Only the lines of the data below from the one with "green eraser: 8 -> 3" through the one with "white tree: 5 -> 7" are wanted. Repeat them exactly.

***** Extracted data

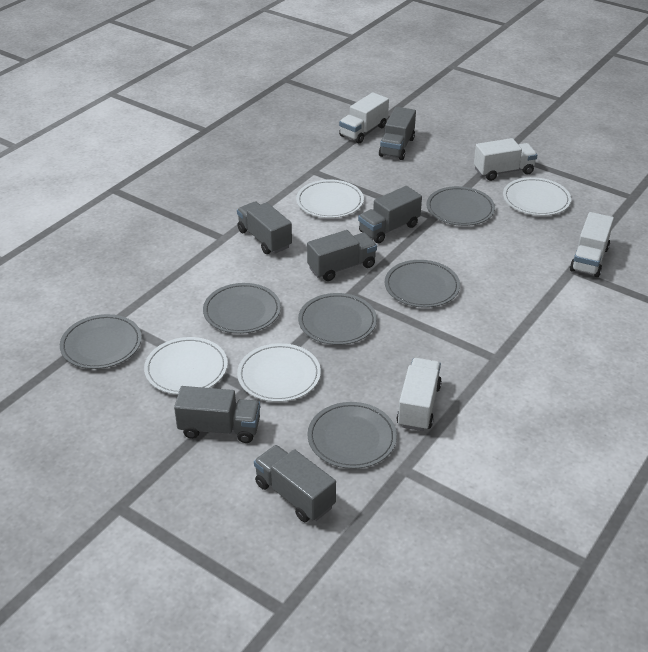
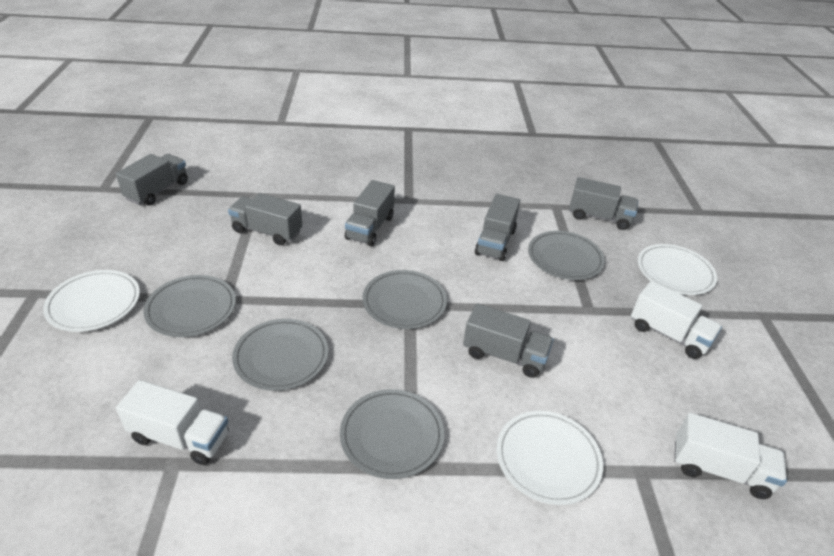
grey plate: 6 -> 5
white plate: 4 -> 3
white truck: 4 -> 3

**********
***** Extracted data

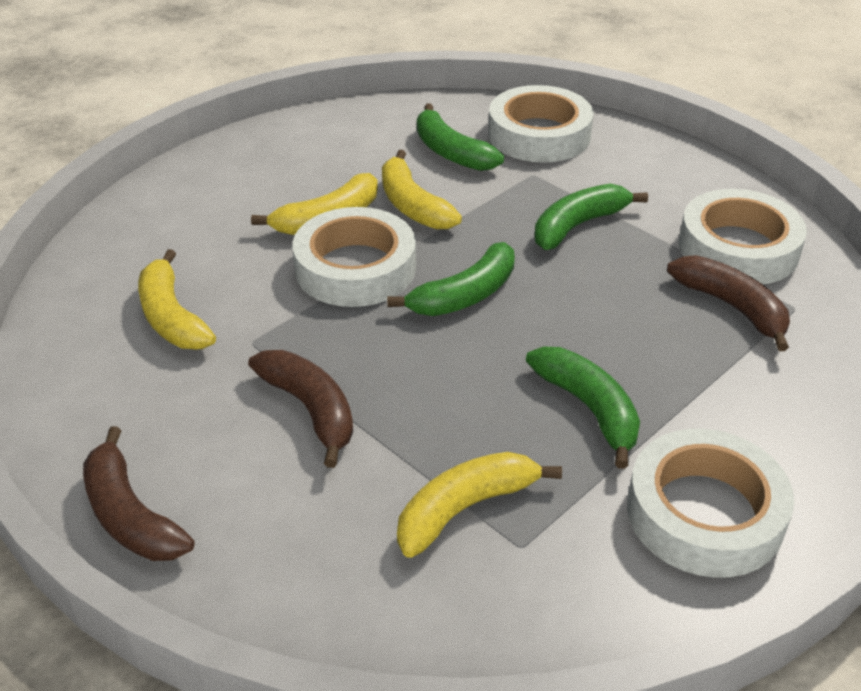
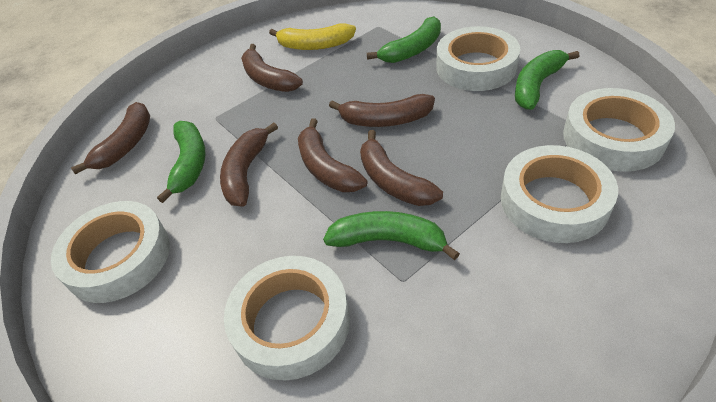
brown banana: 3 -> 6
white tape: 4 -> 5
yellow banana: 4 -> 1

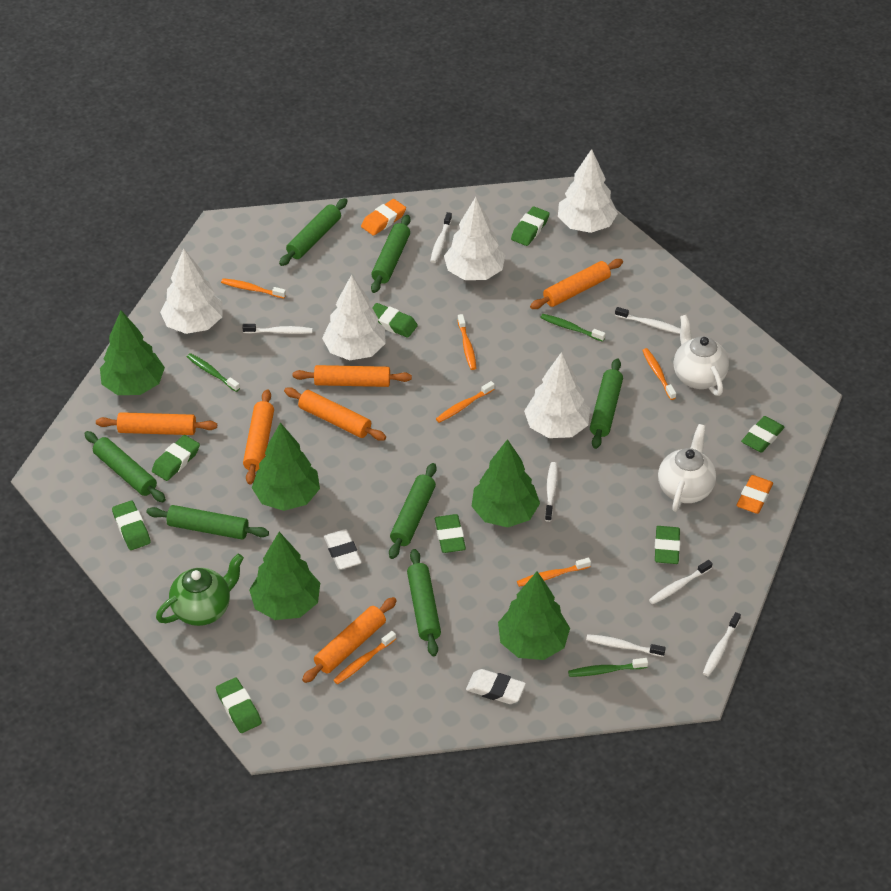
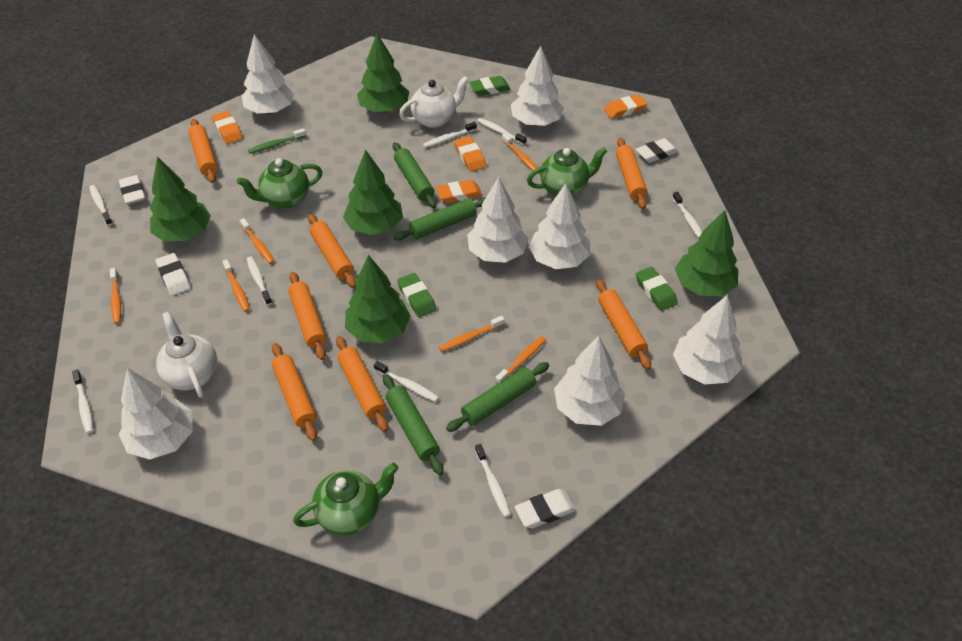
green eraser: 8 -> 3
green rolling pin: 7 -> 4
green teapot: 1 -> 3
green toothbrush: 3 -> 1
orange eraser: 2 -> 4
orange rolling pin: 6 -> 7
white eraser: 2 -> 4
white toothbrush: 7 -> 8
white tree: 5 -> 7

**********

*Answer*
green eraser: 8 -> 3
green rolling pin: 7 -> 4
green teapot: 1 -> 3
green toothbrush: 3 -> 1
orange eraser: 2 -> 4
orange rolling pin: 6 -> 7
white eraser: 2 -> 4
white toothbrush: 7 -> 8
white tree: 5 -> 7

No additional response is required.